> _Exercise objective_: Replace "counterclockwise" with "anticlockwise" throughout the rows below, and write out their lines again with nothing else changed. Leave out the picture lines.
* begin *
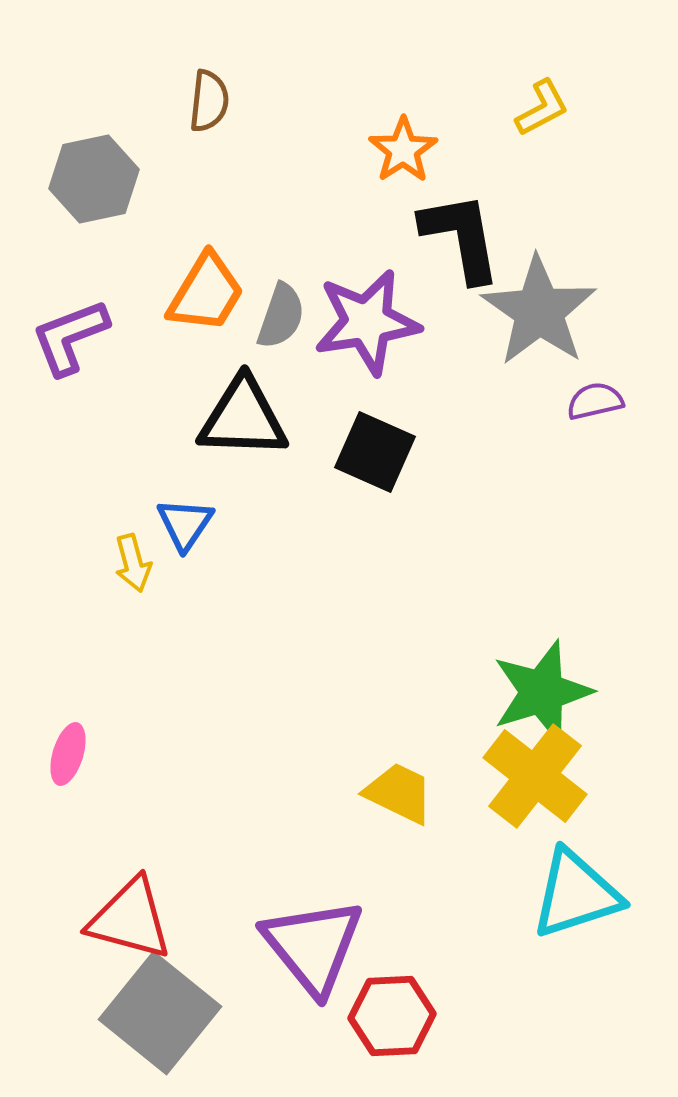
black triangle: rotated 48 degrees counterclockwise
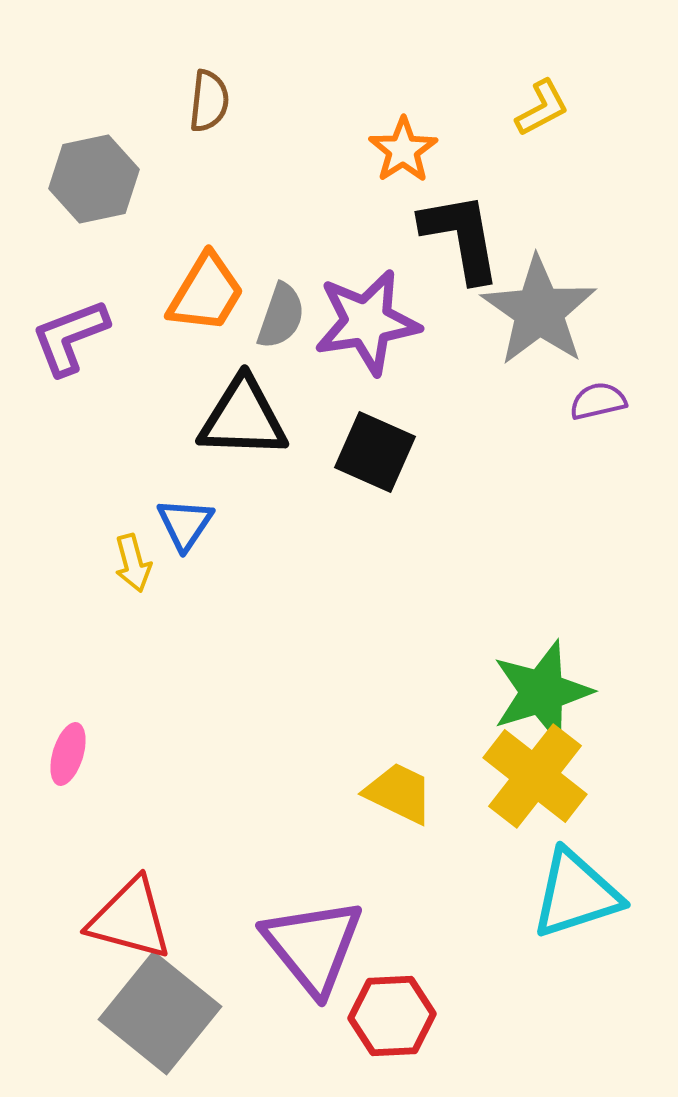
purple semicircle: moved 3 px right
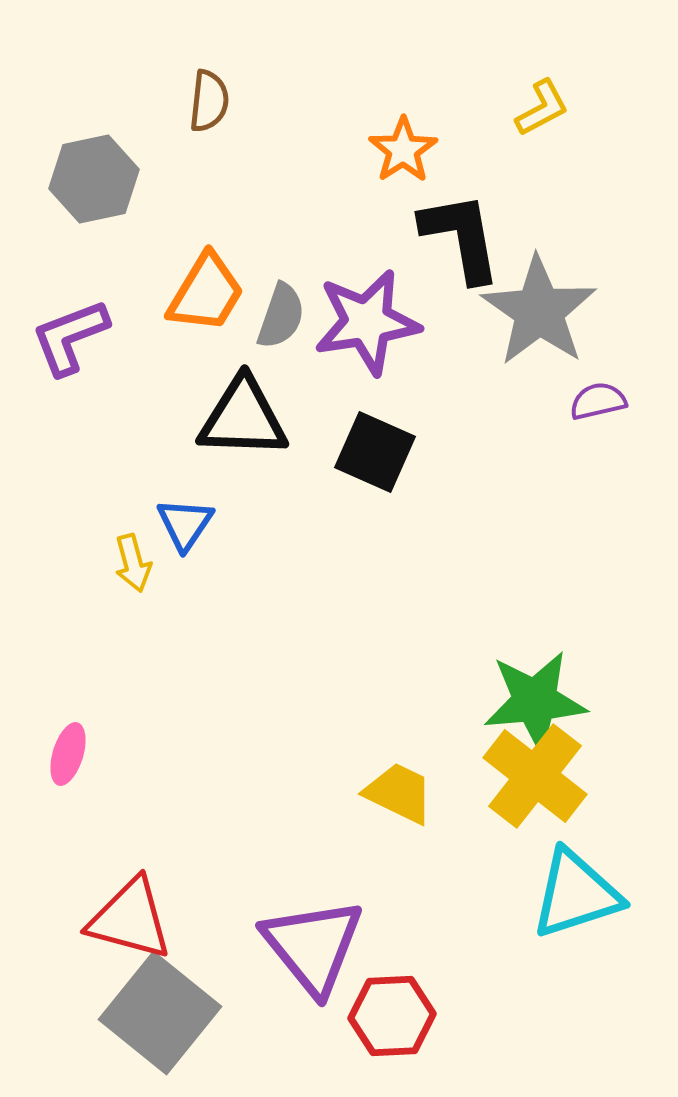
green star: moved 7 px left, 9 px down; rotated 12 degrees clockwise
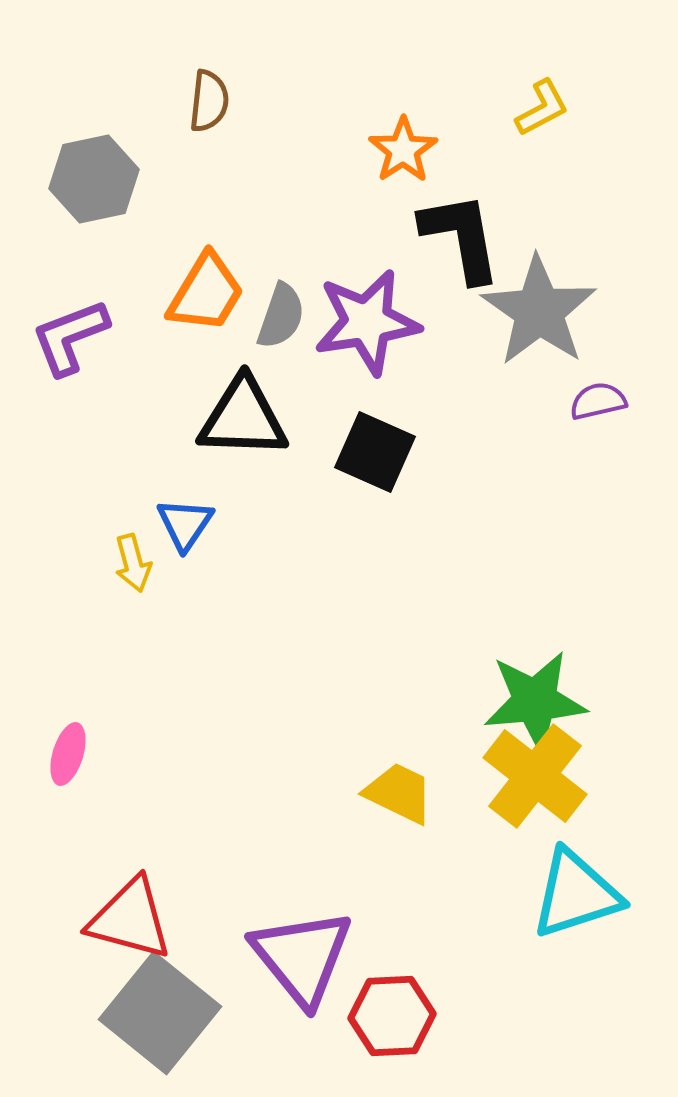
purple triangle: moved 11 px left, 11 px down
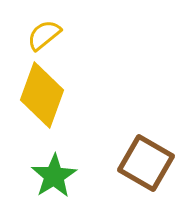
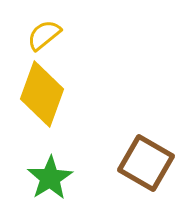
yellow diamond: moved 1 px up
green star: moved 4 px left, 2 px down
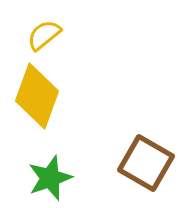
yellow diamond: moved 5 px left, 2 px down
green star: rotated 12 degrees clockwise
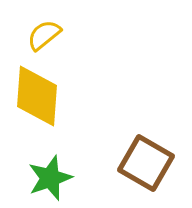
yellow diamond: rotated 16 degrees counterclockwise
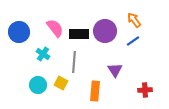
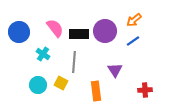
orange arrow: rotated 91 degrees counterclockwise
orange rectangle: moved 1 px right; rotated 12 degrees counterclockwise
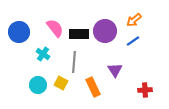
orange rectangle: moved 3 px left, 4 px up; rotated 18 degrees counterclockwise
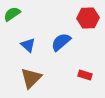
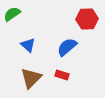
red hexagon: moved 1 px left, 1 px down
blue semicircle: moved 6 px right, 5 px down
red rectangle: moved 23 px left
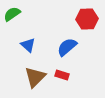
brown triangle: moved 4 px right, 1 px up
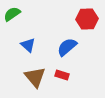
brown triangle: rotated 25 degrees counterclockwise
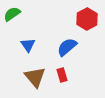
red hexagon: rotated 25 degrees counterclockwise
blue triangle: rotated 14 degrees clockwise
red rectangle: rotated 56 degrees clockwise
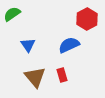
blue semicircle: moved 2 px right, 2 px up; rotated 15 degrees clockwise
* end *
> _Reply to the exercise_:
black triangle: rotated 48 degrees anticlockwise
purple semicircle: moved 3 px right
green star: moved 7 px left, 9 px down; rotated 12 degrees clockwise
purple triangle: moved 11 px left, 11 px down
yellow diamond: moved 1 px up
green star: moved 4 px left, 2 px down
yellow diamond: moved 5 px left, 2 px down
green star: rotated 12 degrees clockwise
yellow diamond: rotated 16 degrees anticlockwise
orange arrow: rotated 91 degrees anticlockwise
orange rectangle: moved 1 px right; rotated 12 degrees anticlockwise
orange rectangle: moved 3 px left, 4 px up; rotated 18 degrees anticlockwise
red hexagon: moved 1 px left, 1 px down
blue semicircle: moved 6 px right, 5 px down
red rectangle: moved 23 px left
brown triangle: moved 4 px right, 1 px up
brown triangle: rotated 25 degrees anticlockwise
red hexagon: rotated 25 degrees anticlockwise
blue triangle: rotated 14 degrees clockwise
red rectangle: rotated 56 degrees clockwise
blue semicircle: moved 2 px right, 2 px up; rotated 15 degrees clockwise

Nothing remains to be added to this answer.